- ABOUT THIS EXERCISE: Copy out each line below verbatim, skipping any picture.

[PROVIDED MATERIAL]

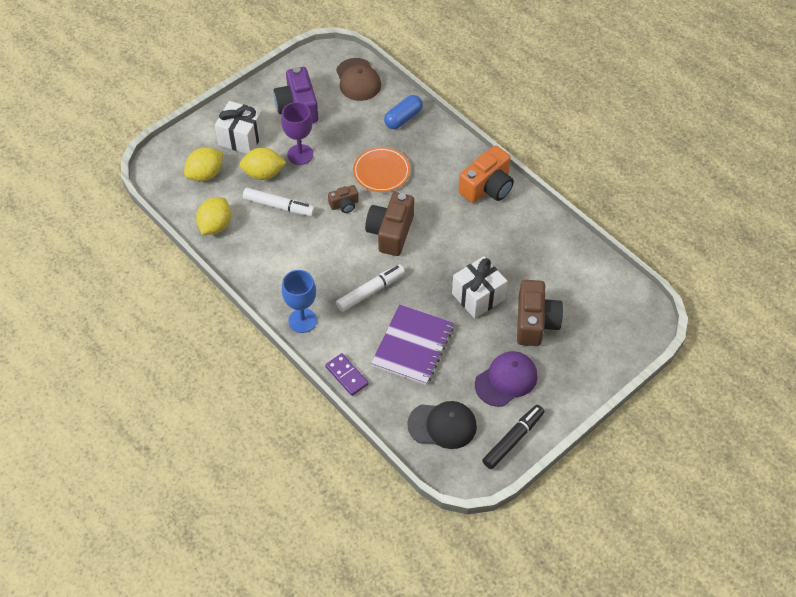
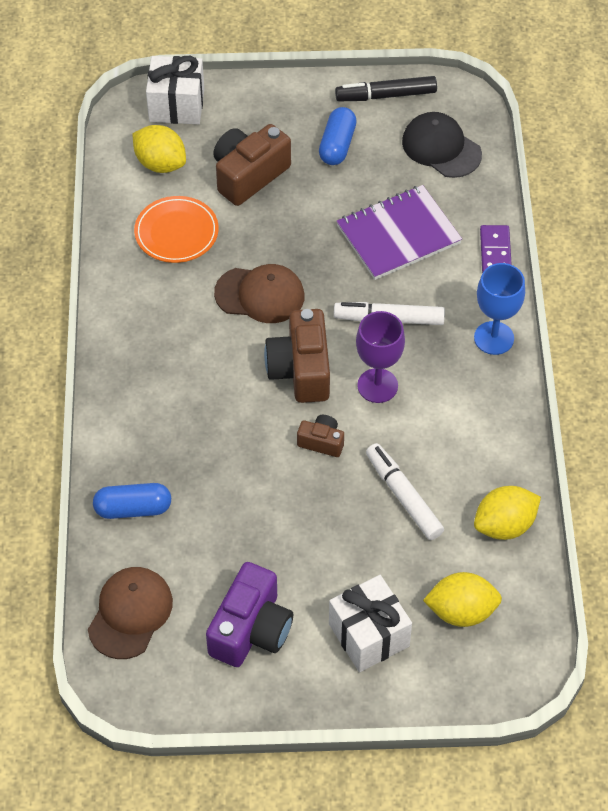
camera: 140 degrees left, 0 degrees up
(263, 174) = (384, 557): yellow lemon -> yellow lemon (160, 163)
(300, 154) = (313, 551): purple goblet -> purple goblet (377, 385)
(381, 171) = (235, 453): orange plate -> orange plate (176, 232)
(390, 232) = (300, 369): brown camera -> brown camera turned 120 degrees clockwise
(453, 256) = (260, 295): none -> brown cap
(478, 296) = (279, 237): white gift -> white gift (176, 105)
(487, 187) = (134, 346): orange camera -> none
(506, 380) = (337, 145): purple cap -> blue capsule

[/PROVIDED MATERIAL]

- SOLUTION FOR THIS TASK:
camera: 140 degrees left, 0 degrees up
(263, 174) = (384, 557): yellow lemon -> yellow lemon (160, 163)
(300, 154) = (313, 551): purple goblet -> purple goblet (377, 385)
(381, 171) = (235, 453): orange plate -> orange plate (176, 232)
(390, 232) = (300, 369): brown camera -> brown camera turned 120 degrees clockwise
(453, 256) = (260, 295): none -> brown cap
(478, 296) = (279, 237): white gift -> white gift (176, 105)
(487, 187) = (134, 346): orange camera -> none
(506, 380) = (337, 145): purple cap -> blue capsule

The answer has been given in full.